(Collected material begins)

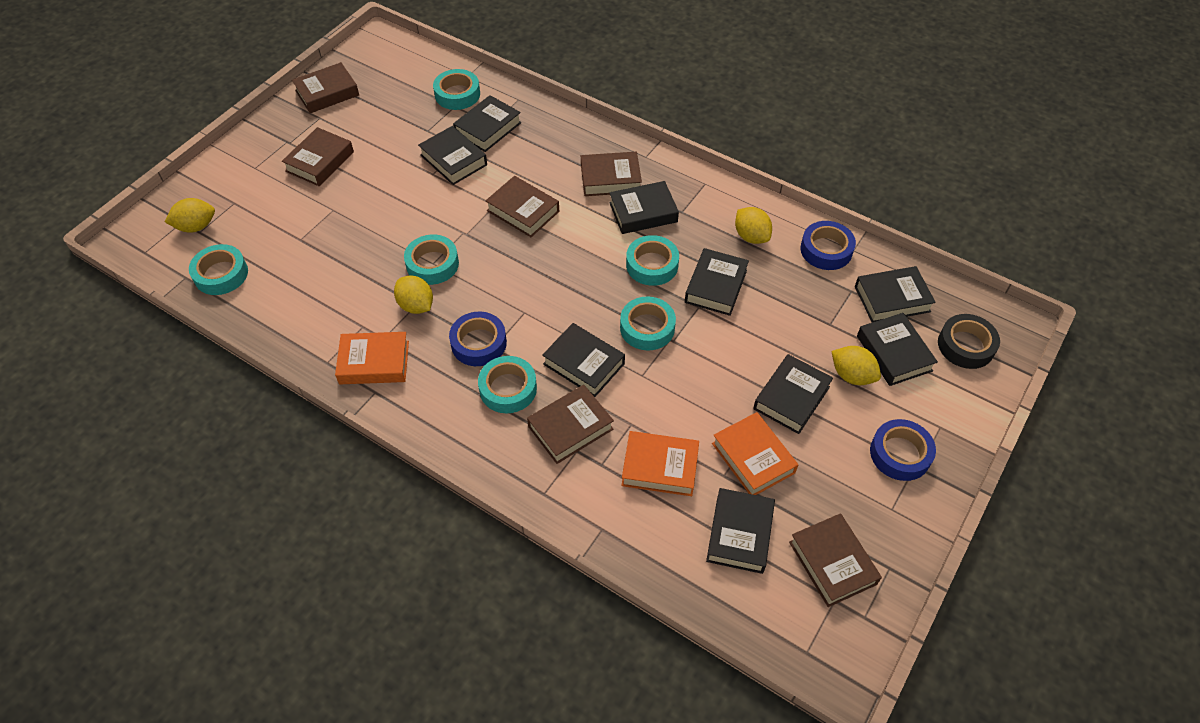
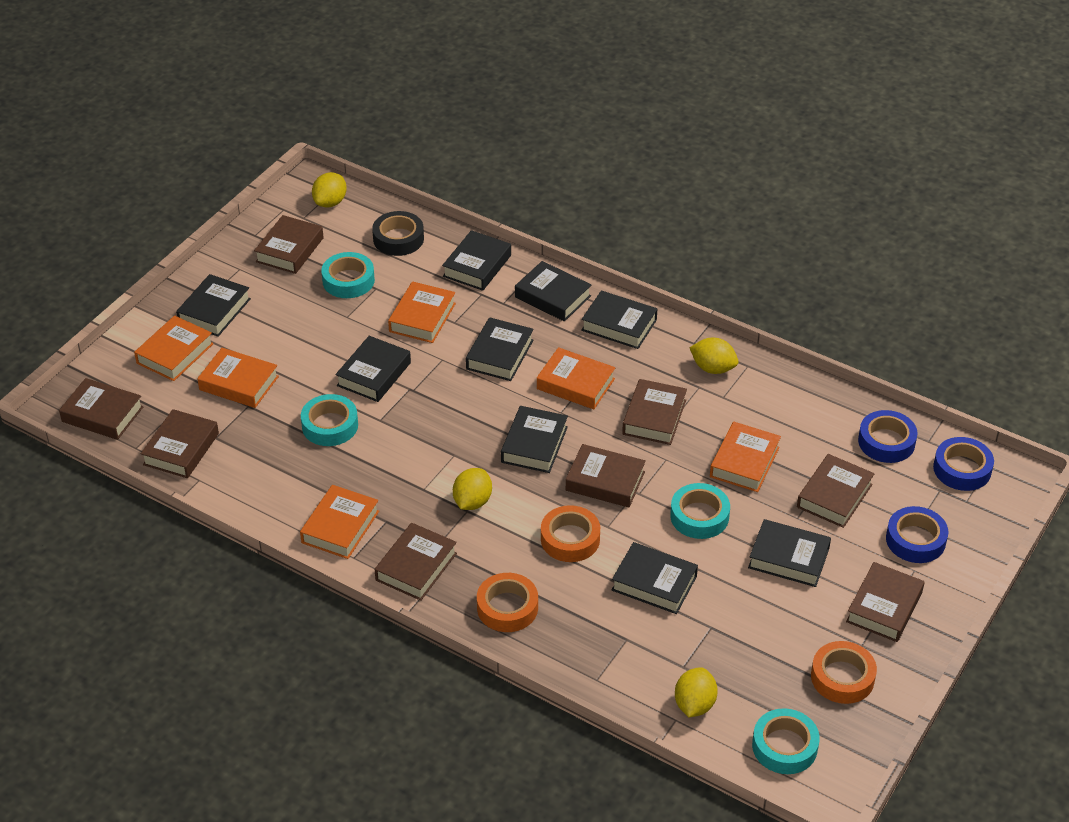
brown book: 6 -> 8
orange book: 3 -> 6
orange tape: 0 -> 3
turquoise tape: 6 -> 4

(Collected material ends)

What to produce:
Would you return the whole listing above exactly as written, skipping any image?

The completed task:
brown book: 6 -> 8
orange book: 3 -> 6
orange tape: 0 -> 3
turquoise tape: 6 -> 4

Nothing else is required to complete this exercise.